═══ The data ═══

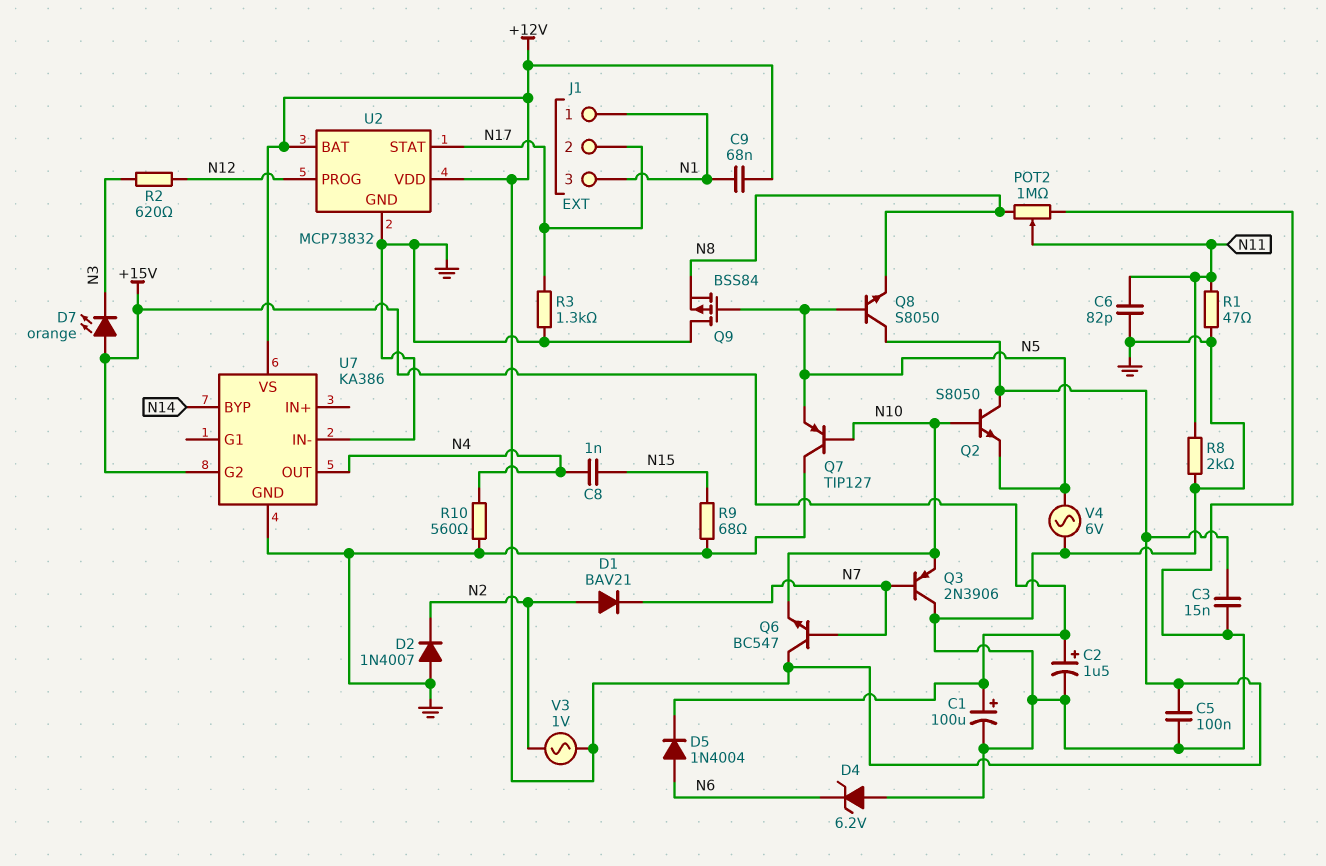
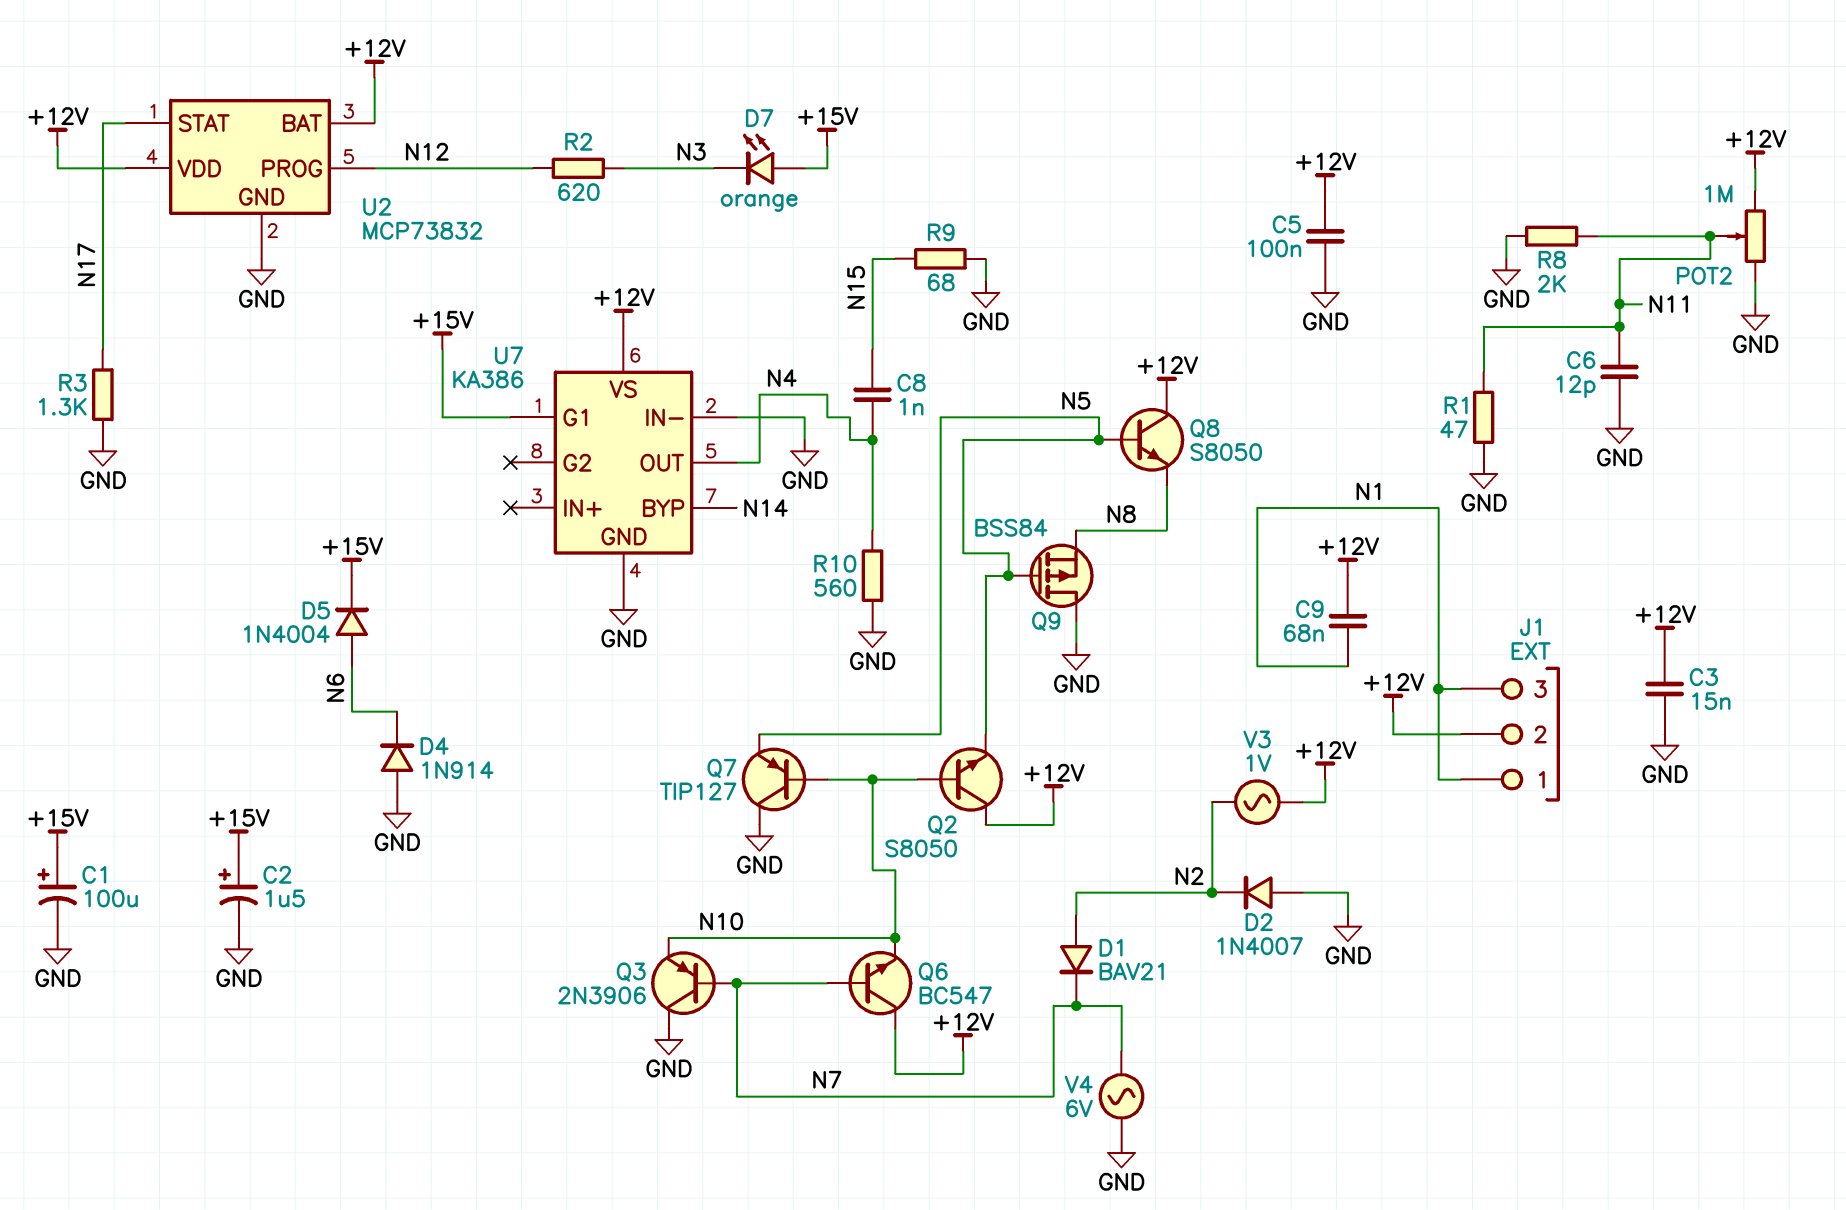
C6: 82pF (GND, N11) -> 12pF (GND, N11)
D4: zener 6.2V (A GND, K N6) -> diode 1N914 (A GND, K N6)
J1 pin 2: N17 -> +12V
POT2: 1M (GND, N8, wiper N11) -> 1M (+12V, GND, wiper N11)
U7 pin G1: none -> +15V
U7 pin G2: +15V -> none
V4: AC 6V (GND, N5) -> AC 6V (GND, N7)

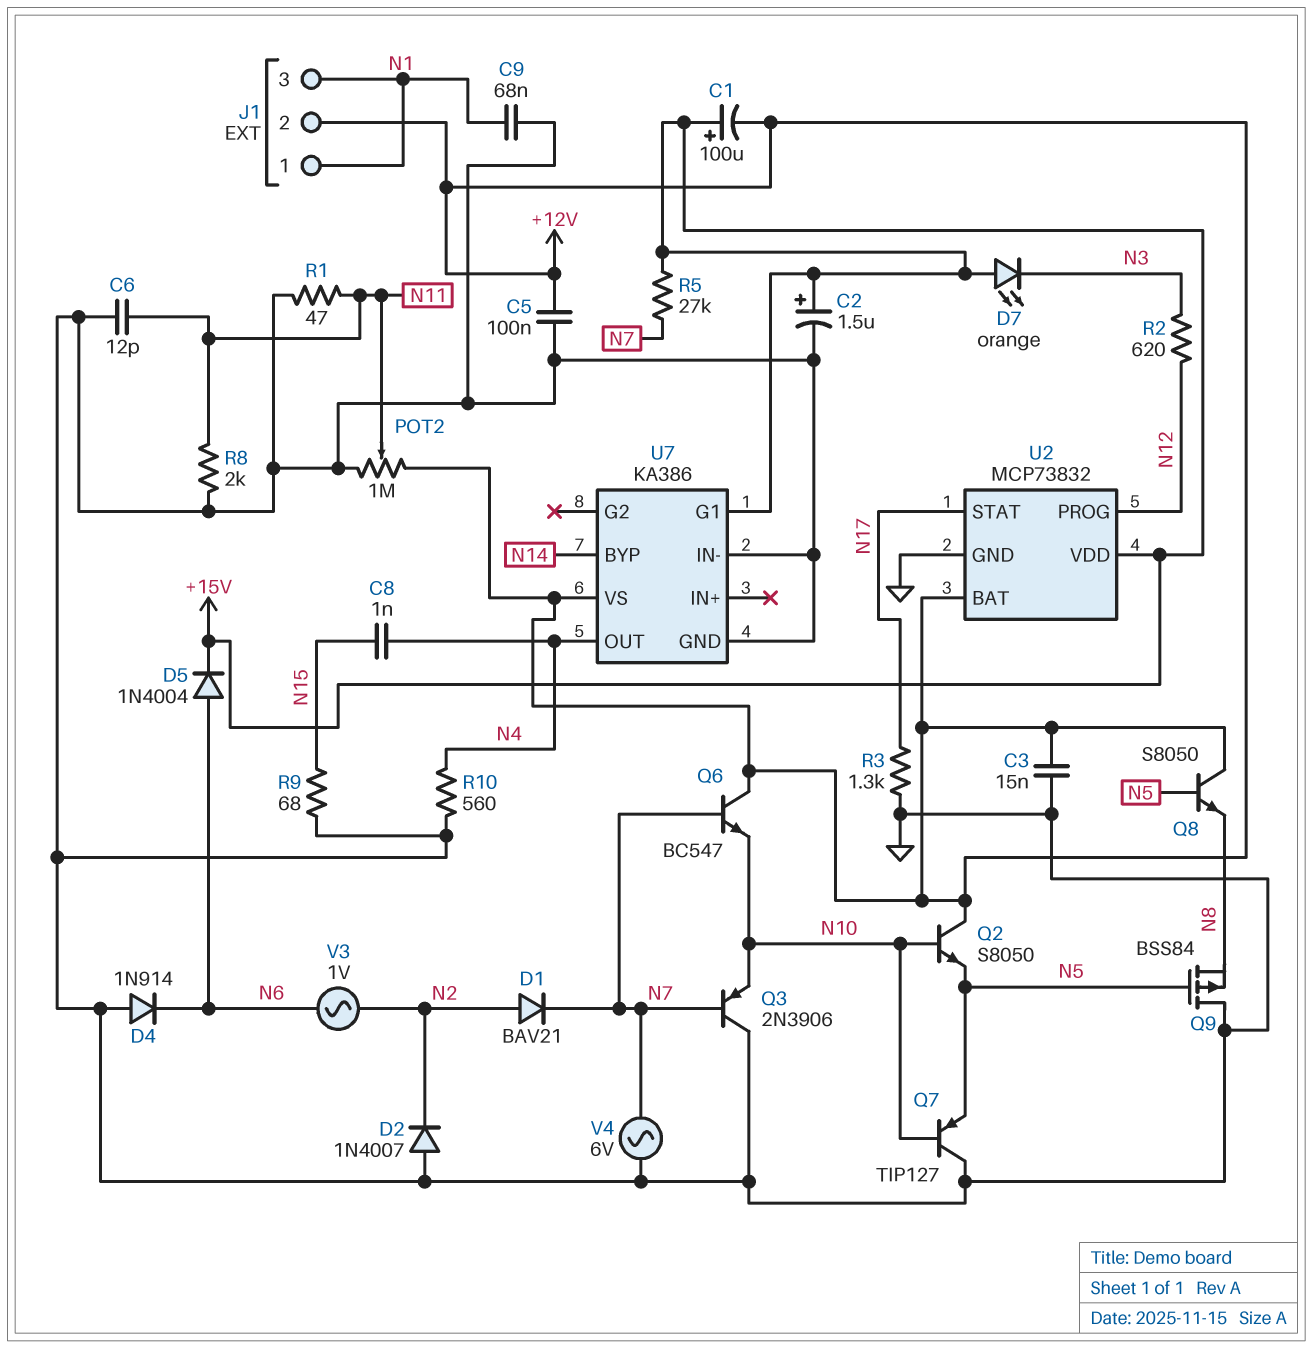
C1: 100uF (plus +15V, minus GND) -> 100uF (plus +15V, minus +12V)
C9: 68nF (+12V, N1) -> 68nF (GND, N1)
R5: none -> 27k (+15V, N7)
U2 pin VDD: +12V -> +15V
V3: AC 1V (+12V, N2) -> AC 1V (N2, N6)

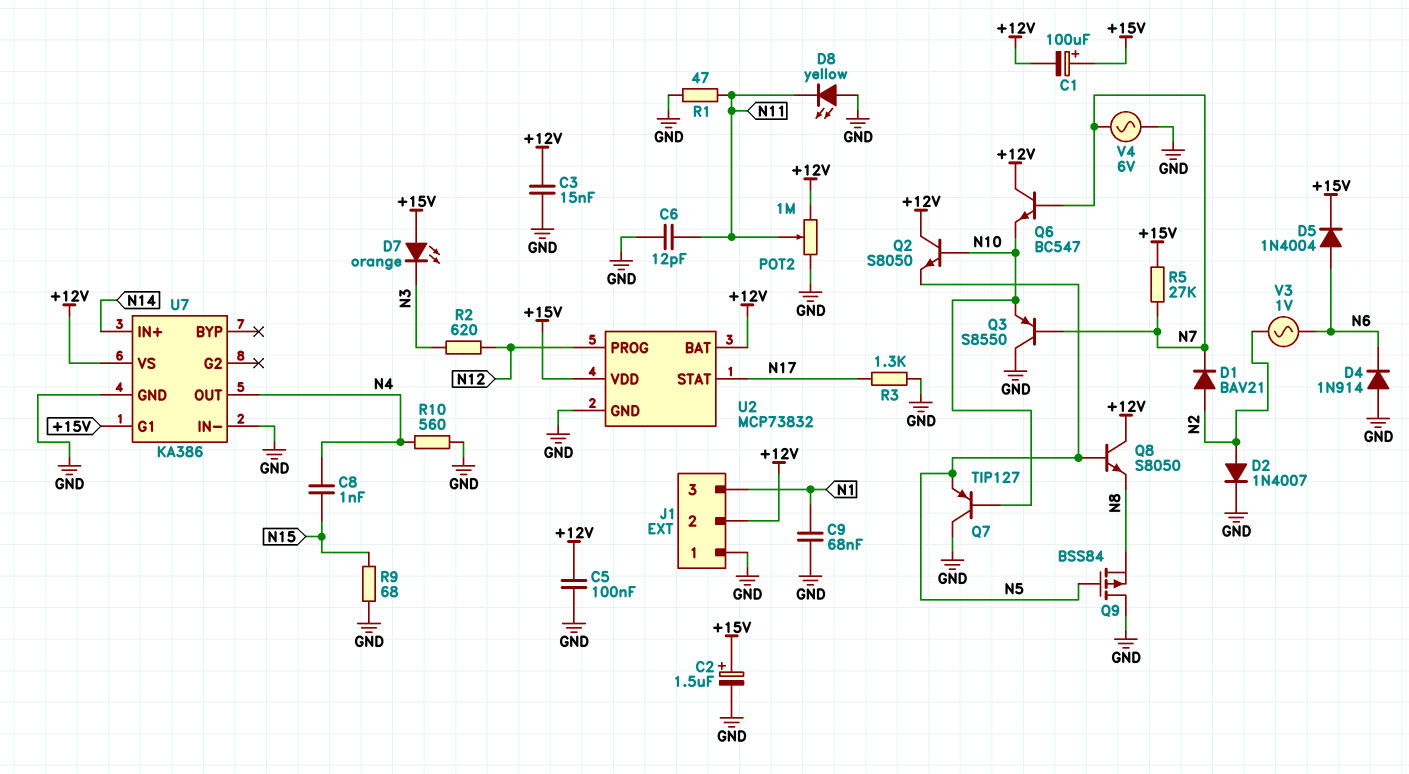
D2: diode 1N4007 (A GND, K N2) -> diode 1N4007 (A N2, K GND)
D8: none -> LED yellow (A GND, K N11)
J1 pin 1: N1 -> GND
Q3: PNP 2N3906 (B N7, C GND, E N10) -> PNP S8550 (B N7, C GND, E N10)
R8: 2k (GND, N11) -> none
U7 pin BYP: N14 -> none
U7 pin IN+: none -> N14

═══

# Work item
A single number is the answer: the count of lines in the material above that contain "none".

# Response to this task
7